**Extracted material:**
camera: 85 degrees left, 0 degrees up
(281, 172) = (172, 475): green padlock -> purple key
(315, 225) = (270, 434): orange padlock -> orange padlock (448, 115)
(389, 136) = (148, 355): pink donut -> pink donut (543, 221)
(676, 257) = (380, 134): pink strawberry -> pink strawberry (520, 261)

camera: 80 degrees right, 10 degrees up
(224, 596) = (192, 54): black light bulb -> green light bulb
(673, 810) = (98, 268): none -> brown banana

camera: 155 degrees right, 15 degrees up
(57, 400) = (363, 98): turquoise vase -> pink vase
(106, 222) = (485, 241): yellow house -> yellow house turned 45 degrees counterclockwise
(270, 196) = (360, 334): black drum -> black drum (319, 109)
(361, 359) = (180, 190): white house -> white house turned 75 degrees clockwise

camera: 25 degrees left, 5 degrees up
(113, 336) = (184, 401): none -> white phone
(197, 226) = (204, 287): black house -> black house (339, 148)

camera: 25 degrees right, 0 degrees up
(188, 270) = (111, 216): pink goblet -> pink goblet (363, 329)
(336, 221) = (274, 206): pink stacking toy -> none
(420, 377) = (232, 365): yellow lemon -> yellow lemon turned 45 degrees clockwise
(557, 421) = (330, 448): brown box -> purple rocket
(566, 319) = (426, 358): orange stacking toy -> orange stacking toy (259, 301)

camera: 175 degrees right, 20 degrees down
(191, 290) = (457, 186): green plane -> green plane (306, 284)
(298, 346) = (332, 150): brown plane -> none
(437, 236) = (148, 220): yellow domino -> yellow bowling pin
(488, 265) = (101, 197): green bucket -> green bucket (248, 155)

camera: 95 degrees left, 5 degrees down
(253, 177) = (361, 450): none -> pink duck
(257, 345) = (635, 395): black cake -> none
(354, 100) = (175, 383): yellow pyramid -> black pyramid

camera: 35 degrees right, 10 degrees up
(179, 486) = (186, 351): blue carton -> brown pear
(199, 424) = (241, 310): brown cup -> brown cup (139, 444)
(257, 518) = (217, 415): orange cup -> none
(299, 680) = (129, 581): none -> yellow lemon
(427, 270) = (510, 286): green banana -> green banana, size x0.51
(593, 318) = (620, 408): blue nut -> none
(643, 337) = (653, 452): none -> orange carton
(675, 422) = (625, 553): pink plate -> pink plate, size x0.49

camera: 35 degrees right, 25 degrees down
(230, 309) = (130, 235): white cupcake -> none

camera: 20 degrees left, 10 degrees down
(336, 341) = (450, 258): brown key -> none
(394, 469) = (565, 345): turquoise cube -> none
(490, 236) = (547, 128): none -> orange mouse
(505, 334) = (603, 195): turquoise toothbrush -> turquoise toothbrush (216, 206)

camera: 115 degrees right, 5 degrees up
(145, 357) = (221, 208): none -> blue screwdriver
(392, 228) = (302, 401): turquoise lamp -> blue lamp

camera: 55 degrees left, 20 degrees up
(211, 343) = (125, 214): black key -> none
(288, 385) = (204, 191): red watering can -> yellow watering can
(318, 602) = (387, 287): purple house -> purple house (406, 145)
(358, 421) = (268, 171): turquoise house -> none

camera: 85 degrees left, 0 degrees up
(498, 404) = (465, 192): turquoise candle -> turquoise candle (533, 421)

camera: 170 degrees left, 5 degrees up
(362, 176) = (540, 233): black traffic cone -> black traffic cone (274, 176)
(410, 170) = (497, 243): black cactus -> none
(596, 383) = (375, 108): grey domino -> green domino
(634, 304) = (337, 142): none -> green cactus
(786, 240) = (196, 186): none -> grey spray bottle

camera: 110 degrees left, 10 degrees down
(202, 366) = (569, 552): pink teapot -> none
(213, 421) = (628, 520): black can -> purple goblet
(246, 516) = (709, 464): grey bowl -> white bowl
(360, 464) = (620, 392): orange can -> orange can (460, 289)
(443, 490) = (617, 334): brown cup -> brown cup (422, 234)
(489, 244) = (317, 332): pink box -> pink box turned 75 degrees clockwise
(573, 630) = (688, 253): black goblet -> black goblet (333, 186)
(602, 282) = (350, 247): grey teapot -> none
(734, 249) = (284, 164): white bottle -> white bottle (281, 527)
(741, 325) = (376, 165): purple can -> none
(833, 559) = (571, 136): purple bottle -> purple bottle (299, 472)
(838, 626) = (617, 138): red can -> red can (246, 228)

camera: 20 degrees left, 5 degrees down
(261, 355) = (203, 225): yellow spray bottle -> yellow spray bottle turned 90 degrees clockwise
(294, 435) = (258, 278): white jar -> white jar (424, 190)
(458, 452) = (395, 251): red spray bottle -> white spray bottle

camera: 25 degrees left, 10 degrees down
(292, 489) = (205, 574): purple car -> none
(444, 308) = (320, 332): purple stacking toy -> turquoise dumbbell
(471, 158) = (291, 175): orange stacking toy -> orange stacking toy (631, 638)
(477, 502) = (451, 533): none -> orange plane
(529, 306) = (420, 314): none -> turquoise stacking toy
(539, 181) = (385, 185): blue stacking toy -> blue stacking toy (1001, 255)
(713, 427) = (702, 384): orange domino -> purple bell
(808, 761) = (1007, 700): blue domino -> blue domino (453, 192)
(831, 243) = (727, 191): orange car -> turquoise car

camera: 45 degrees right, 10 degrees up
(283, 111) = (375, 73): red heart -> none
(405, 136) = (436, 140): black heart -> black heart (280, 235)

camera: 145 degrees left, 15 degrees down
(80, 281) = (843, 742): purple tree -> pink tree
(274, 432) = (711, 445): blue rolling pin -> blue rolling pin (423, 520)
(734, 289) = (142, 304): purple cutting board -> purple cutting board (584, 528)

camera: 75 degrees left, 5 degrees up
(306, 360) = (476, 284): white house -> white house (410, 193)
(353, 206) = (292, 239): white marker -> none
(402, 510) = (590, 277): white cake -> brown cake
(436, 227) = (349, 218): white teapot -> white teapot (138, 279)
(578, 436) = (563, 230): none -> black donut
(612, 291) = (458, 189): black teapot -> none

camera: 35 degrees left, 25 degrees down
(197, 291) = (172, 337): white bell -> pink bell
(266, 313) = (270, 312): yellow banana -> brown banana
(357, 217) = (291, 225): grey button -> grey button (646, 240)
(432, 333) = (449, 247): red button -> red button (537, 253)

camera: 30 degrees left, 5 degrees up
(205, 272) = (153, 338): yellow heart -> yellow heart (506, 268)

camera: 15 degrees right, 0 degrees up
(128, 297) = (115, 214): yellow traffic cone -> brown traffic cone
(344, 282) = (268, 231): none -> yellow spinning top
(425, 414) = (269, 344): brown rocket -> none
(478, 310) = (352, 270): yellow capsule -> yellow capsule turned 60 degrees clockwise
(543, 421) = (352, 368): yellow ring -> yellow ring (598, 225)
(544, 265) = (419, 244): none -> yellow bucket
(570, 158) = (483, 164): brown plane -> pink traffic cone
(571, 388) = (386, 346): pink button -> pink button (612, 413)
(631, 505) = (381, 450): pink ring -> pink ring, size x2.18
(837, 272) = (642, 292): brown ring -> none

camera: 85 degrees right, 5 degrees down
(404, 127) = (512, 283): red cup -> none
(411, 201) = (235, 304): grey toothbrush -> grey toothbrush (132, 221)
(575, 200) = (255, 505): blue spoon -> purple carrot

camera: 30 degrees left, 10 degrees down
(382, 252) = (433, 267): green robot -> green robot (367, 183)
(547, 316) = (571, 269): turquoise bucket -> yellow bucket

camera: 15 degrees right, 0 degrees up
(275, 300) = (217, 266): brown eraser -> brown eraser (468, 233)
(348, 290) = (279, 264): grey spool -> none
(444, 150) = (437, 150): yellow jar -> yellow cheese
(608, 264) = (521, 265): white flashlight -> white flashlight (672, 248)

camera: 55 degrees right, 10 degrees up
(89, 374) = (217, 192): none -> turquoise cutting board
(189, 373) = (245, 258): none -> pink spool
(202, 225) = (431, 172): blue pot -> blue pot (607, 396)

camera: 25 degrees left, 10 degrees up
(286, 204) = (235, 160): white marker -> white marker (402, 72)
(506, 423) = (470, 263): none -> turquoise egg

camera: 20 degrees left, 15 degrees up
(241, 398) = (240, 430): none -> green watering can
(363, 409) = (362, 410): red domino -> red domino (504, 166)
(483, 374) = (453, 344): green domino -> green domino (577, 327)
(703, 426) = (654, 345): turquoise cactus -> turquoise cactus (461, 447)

**Your objective:** Which lines in the records above include the word "cone"? Copy them out.

**Response to the exercise:**
(362, 176) = (540, 233): black traffic cone -> black traffic cone (274, 176)
(128, 297) = (115, 214): yellow traffic cone -> brown traffic cone
(570, 158) = (483, 164): brown plane -> pink traffic cone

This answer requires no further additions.